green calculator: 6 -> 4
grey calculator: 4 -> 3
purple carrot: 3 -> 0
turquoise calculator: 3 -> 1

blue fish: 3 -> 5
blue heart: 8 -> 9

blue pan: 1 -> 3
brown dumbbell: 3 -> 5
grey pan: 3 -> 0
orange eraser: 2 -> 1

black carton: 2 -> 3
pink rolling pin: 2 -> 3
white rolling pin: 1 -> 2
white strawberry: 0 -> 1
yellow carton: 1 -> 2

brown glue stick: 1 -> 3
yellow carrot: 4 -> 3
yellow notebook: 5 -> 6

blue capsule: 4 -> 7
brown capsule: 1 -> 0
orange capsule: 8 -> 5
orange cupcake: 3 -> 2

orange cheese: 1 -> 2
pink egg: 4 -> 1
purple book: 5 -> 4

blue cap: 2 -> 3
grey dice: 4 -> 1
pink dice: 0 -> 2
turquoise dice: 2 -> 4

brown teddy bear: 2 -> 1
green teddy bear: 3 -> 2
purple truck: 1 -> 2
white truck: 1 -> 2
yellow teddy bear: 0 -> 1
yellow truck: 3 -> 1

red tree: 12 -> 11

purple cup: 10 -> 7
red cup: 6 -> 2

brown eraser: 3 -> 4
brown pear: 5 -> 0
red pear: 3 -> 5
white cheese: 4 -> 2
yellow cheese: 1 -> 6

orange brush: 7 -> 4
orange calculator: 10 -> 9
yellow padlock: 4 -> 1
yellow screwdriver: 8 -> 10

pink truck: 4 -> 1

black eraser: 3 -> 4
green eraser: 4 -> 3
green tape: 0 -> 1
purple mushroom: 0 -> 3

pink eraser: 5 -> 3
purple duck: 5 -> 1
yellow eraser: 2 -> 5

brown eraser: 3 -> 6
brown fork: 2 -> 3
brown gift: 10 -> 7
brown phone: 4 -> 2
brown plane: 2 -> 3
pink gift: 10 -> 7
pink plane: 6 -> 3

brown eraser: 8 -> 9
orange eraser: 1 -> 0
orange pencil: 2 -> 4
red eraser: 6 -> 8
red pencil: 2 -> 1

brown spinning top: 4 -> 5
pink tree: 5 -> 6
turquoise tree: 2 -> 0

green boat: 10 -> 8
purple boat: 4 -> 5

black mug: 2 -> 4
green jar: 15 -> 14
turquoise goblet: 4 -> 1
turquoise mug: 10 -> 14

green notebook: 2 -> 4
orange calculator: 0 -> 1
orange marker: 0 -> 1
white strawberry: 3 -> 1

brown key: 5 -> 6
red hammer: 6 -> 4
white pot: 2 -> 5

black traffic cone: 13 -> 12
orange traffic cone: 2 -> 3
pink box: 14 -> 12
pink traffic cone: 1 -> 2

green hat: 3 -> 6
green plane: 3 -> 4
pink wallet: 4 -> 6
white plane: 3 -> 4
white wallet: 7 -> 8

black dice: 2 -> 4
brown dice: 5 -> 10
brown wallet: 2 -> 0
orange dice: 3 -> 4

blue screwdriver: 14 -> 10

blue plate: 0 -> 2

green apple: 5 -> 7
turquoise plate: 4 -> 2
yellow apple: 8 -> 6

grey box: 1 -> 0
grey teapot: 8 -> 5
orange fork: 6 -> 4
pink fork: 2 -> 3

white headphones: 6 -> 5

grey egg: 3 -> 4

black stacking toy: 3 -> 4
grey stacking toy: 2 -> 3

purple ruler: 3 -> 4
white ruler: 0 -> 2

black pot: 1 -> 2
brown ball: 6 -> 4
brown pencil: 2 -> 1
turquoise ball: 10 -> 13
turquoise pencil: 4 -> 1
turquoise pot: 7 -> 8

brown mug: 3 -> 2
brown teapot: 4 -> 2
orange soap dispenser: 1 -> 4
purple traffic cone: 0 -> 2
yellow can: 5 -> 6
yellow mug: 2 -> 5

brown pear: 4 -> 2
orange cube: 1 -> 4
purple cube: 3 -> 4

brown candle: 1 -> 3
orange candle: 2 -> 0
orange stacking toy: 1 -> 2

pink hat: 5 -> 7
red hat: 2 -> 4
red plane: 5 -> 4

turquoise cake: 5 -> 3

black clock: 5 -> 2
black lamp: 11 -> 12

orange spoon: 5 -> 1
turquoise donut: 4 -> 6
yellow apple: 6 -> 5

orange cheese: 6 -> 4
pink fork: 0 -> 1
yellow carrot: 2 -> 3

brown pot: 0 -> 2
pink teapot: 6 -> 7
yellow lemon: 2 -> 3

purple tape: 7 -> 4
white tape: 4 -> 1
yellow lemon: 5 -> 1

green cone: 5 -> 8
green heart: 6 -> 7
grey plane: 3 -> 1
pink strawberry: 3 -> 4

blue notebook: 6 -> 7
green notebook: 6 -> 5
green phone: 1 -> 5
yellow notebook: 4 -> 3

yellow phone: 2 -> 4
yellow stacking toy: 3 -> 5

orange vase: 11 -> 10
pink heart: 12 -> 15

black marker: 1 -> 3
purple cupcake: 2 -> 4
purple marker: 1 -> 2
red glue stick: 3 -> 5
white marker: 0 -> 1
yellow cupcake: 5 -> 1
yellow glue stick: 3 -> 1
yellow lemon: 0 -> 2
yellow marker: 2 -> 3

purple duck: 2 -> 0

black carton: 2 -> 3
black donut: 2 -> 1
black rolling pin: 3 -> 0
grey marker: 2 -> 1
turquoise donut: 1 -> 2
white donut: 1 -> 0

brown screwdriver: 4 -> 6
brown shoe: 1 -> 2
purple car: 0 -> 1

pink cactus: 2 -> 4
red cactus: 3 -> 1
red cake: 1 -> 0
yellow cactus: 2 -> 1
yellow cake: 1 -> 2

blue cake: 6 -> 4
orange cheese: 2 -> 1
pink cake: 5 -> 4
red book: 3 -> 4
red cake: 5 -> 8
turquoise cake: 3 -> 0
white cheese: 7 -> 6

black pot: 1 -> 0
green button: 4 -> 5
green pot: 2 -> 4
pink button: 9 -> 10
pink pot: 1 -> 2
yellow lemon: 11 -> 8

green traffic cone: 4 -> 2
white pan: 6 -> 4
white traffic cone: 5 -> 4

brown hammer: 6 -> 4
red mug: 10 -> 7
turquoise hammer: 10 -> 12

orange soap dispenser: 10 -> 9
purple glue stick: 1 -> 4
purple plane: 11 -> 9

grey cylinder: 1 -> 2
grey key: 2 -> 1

------------------------------------------------------------

▸ **Exercise**
The line above containing "brown wallet: 2 -> 0", the line containing "yellow apple: 6 -> 5", and every line between them are to be transcribed exactly; no other line is wanted.

▸ **Output of the exercise**
brown wallet: 2 -> 0
orange dice: 3 -> 4

blue screwdriver: 14 -> 10

blue plate: 0 -> 2

green apple: 5 -> 7
turquoise plate: 4 -> 2
yellow apple: 8 -> 6

grey box: 1 -> 0
grey teapot: 8 -> 5
orange fork: 6 -> 4
pink fork: 2 -> 3

white headphones: 6 -> 5

grey egg: 3 -> 4

black stacking toy: 3 -> 4
grey stacking toy: 2 -> 3

purple ruler: 3 -> 4
white ruler: 0 -> 2

black pot: 1 -> 2
brown ball: 6 -> 4
brown pencil: 2 -> 1
turquoise ball: 10 -> 13
turquoise pencil: 4 -> 1
turquoise pot: 7 -> 8

brown mug: 3 -> 2
brown teapot: 4 -> 2
orange soap dispenser: 1 -> 4
purple traffic cone: 0 -> 2
yellow can: 5 -> 6
yellow mug: 2 -> 5

brown pear: 4 -> 2
orange cube: 1 -> 4
purple cube: 3 -> 4

brown candle: 1 -> 3
orange candle: 2 -> 0
orange stacking toy: 1 -> 2

pink hat: 5 -> 7
red hat: 2 -> 4
red plane: 5 -> 4

turquoise cake: 5 -> 3

black clock: 5 -> 2
black lamp: 11 -> 12

orange spoon: 5 -> 1
turquoise donut: 4 -> 6
yellow apple: 6 -> 5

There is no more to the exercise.